▸ About this task
Please set down only the lines from the one containing "R19: 820 (EN_N, PULSE) -> 820 (EN_N, VSW)" through the end of the entries below, exactly, minus any pictures.
===============
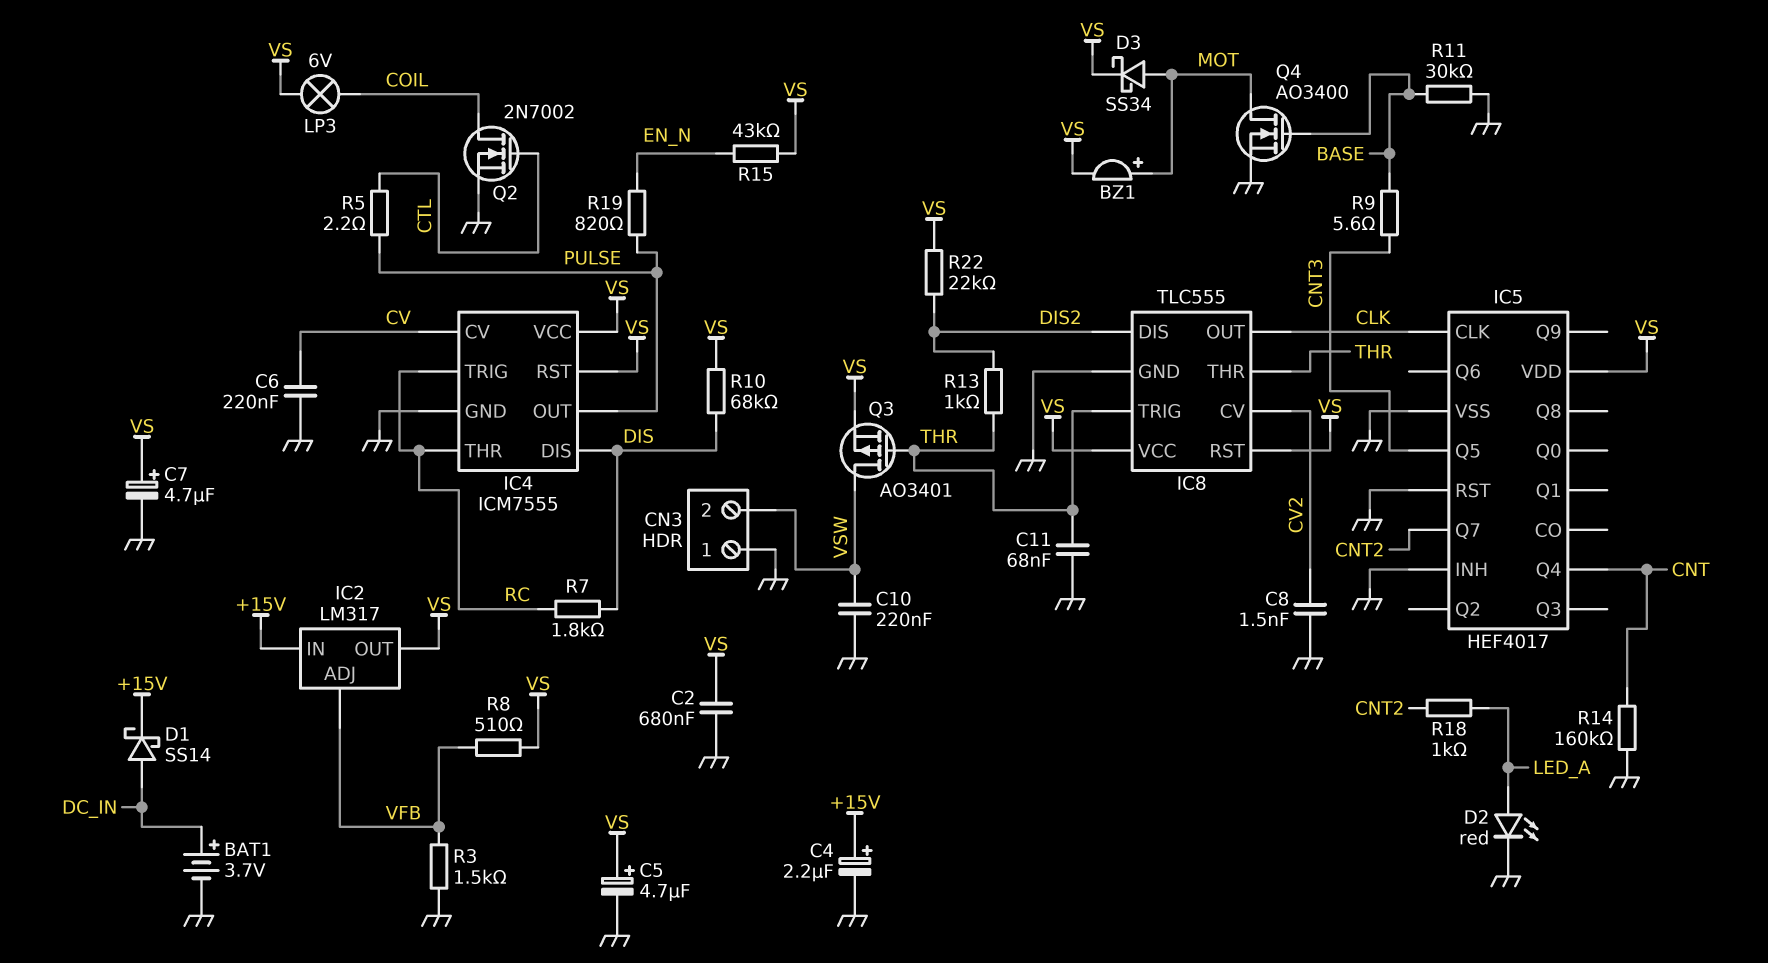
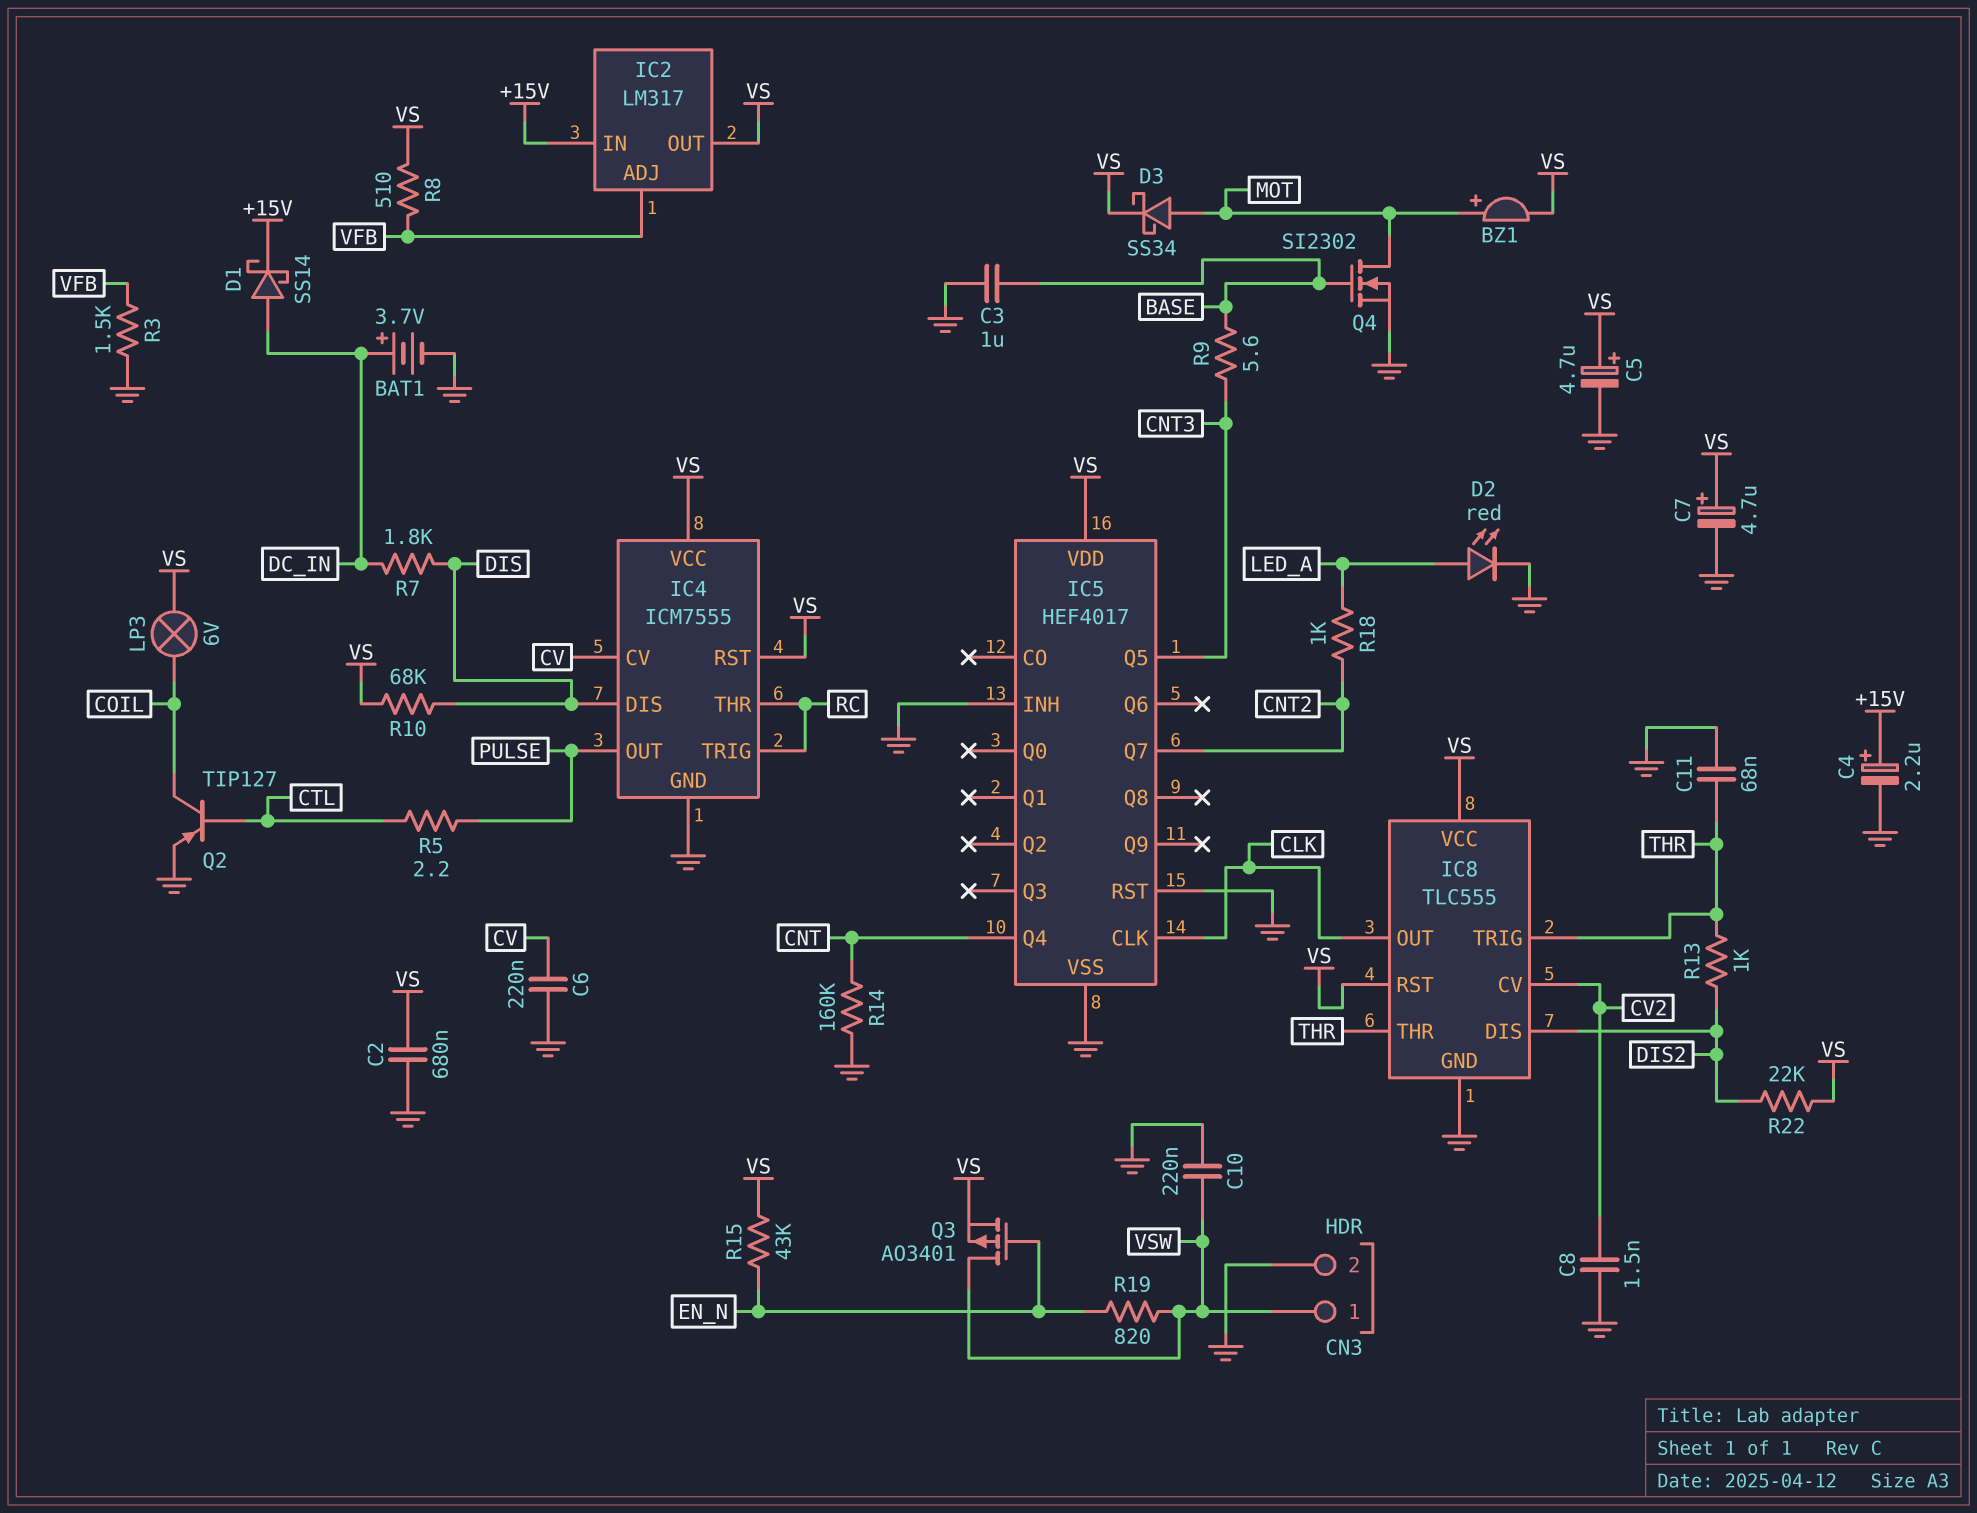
C3: none -> 1uF (BASE, GND)
CN3 pin 1: GND -> VSW
CN3 pin 2: VSW -> GND
Q2: NMOS 2N7002 (G CTL, D COIL, S GND) -> PNP TIP127 (B CTL, C COIL, E GND)
Q3: PMOS AO3401 (G THR, D VSW, S VS) -> PMOS AO3401 (G EN_N, D VSW, S VS)
Q4: NMOS AO3400 (G BASE, D MOT, S GND) -> NMOS SI2302 (G BASE, D MOT, S GND)
R7: 1.8k (DIS, RC) -> 1.8k (DC_IN, DIS)
R11: 30k (BASE, GND) -> none
R19: 820 (EN_N, PULSE) -> 820 (EN_N, VSW)

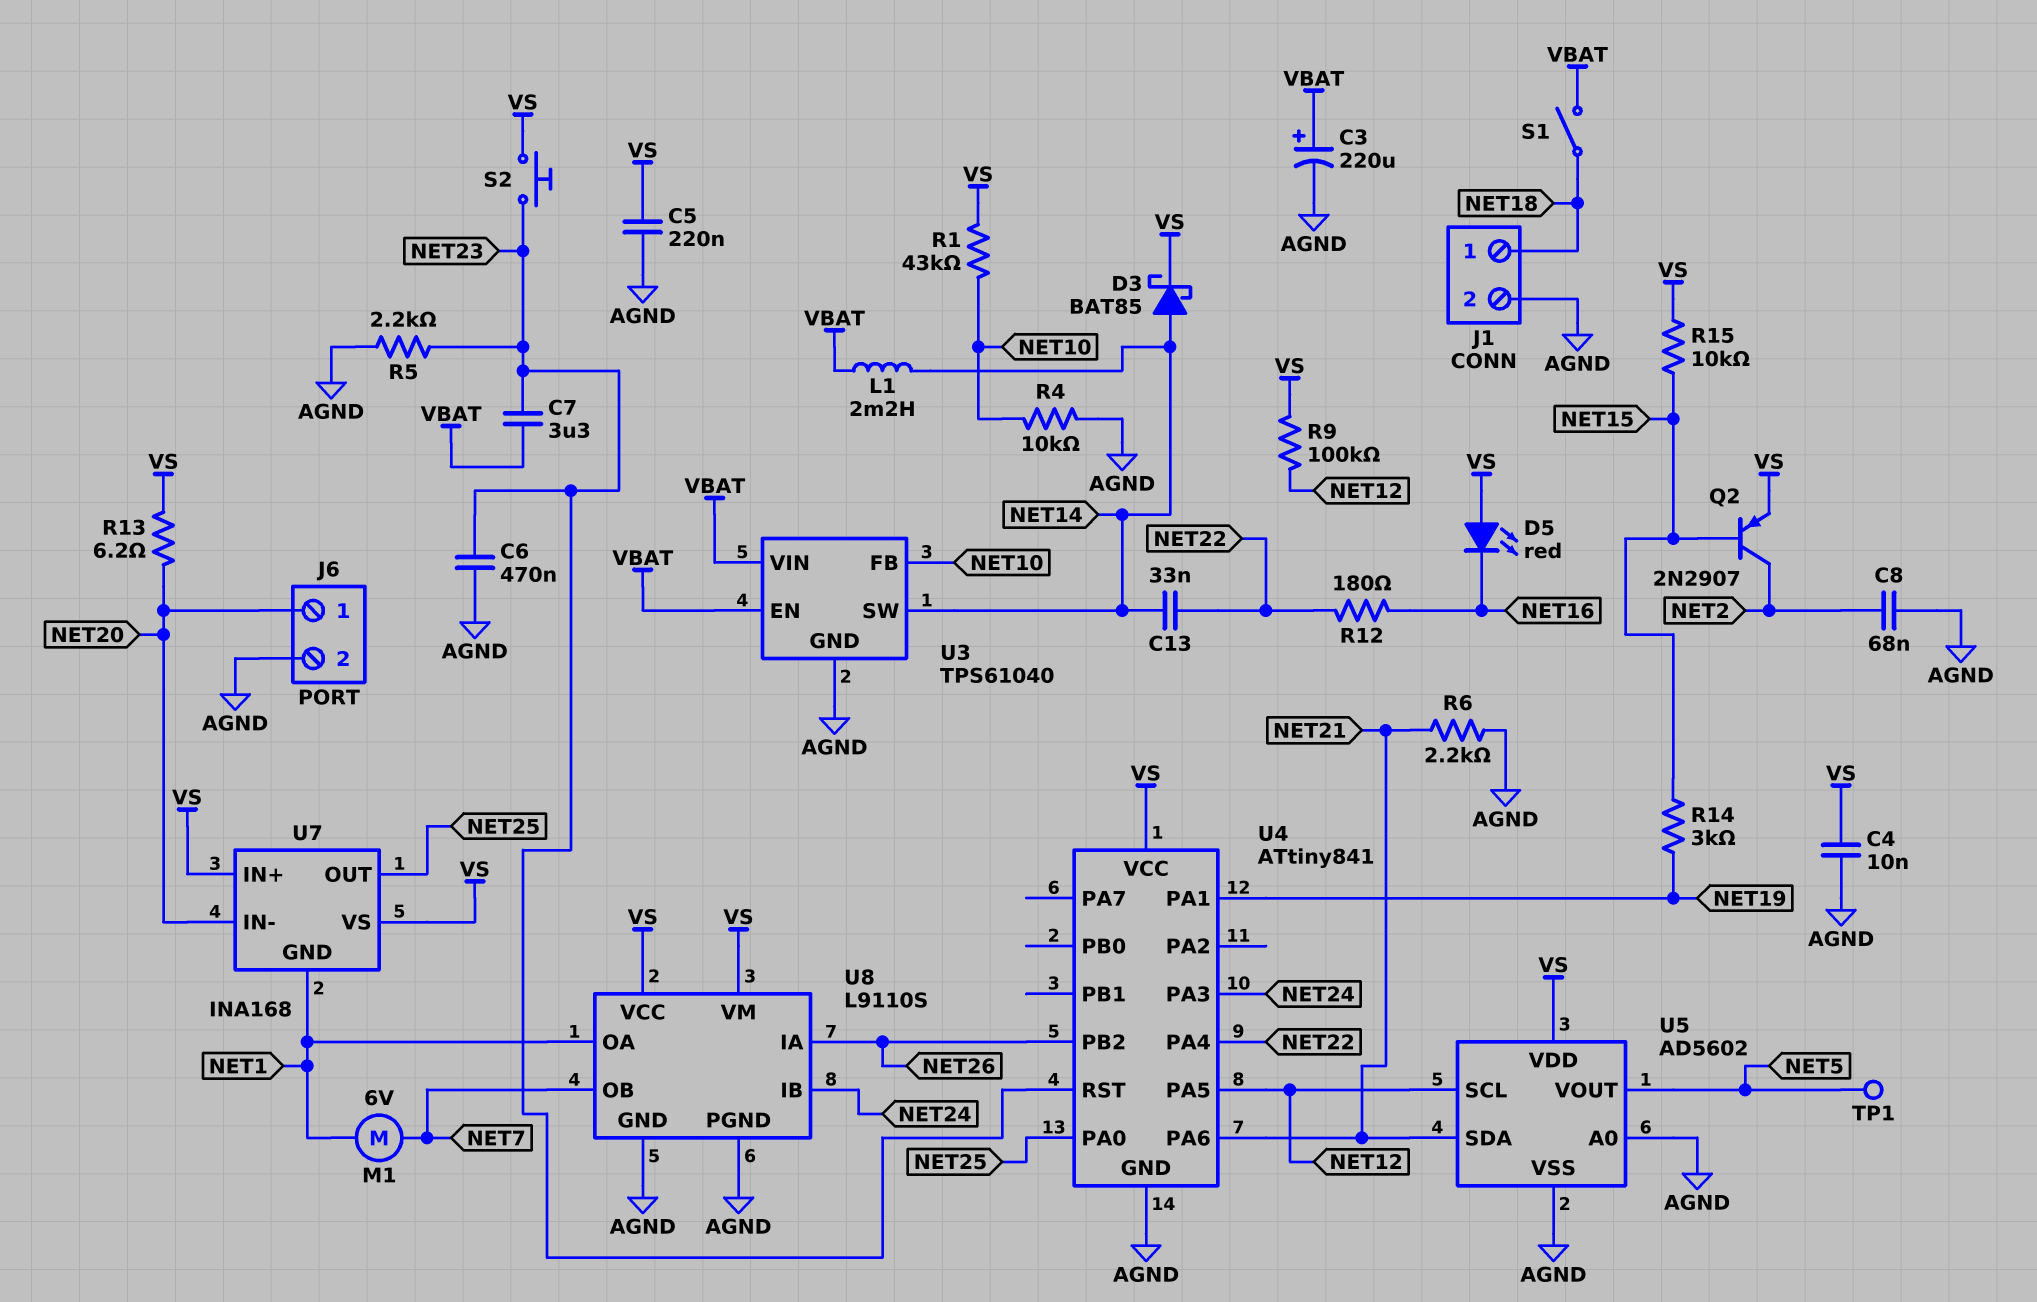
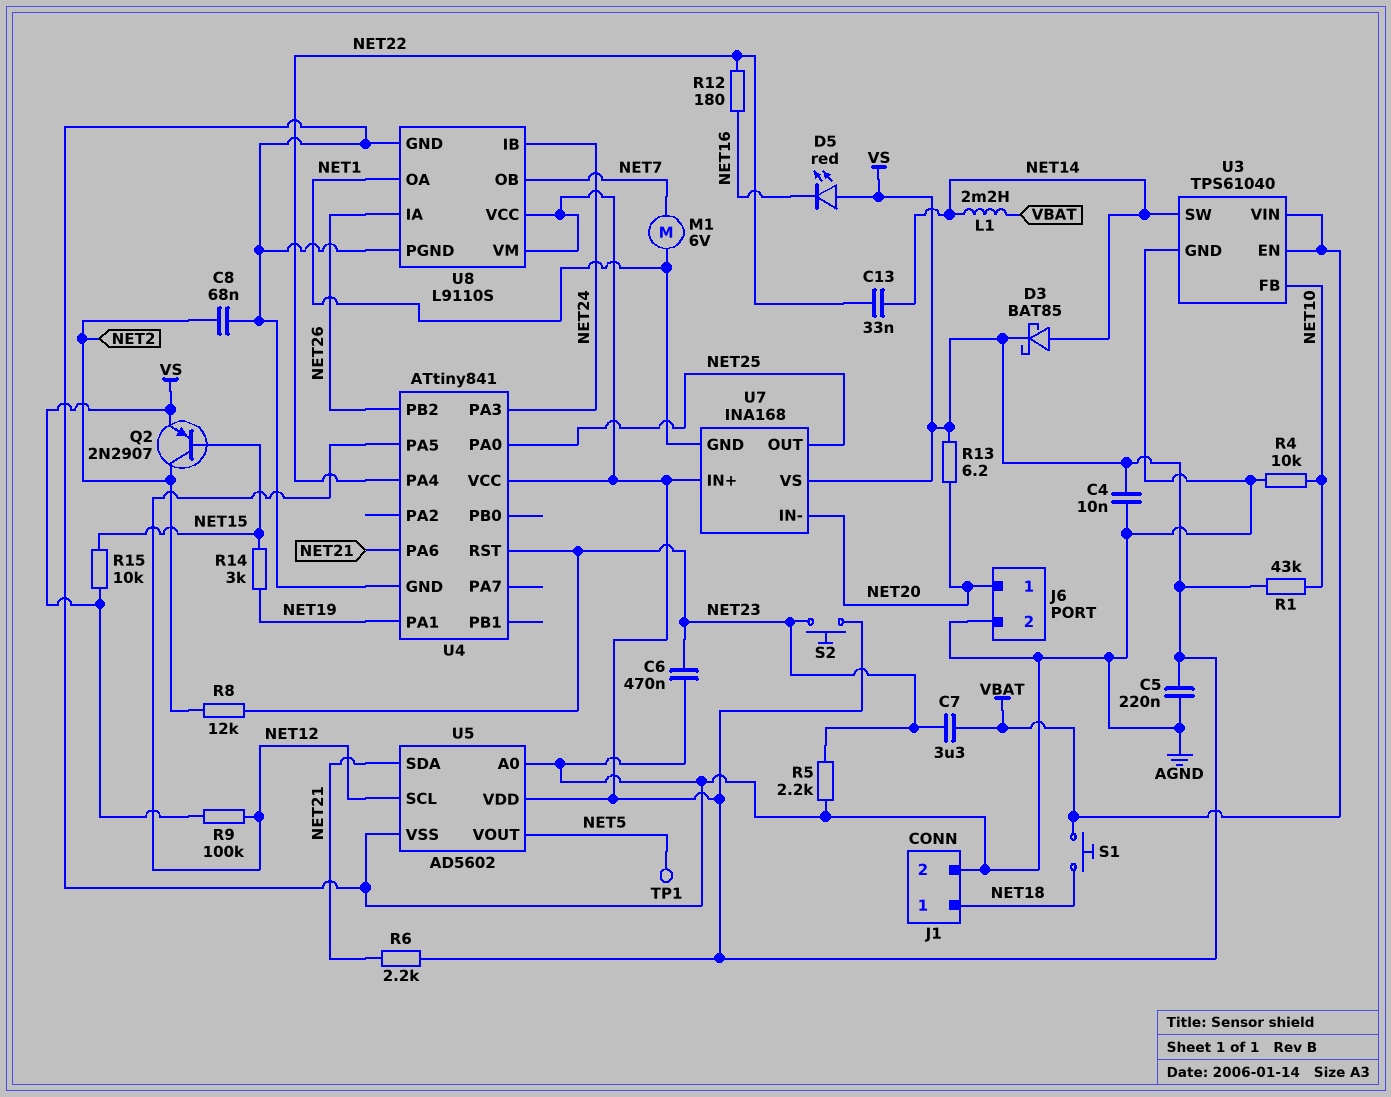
C3: 220uF (plus VBAT, minus AGND) -> none
R6: 2.2k (AGND, NET21) -> 2.2k (NET21, VS)
R8: none -> 12k (NET2, NET23)
S1: switch (NET18, VBAT) -> button (NET18, VBAT)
===============
▸ Response area
R19: 820 (EN_N, PULSE) -> 820 (EN_N, VSW)

C3: 220uF (plus VBAT, minus AGND) -> none
R6: 2.2k (AGND, NET21) -> 2.2k (NET21, VS)
R8: none -> 12k (NET2, NET23)
S1: switch (NET18, VBAT) -> button (NET18, VBAT)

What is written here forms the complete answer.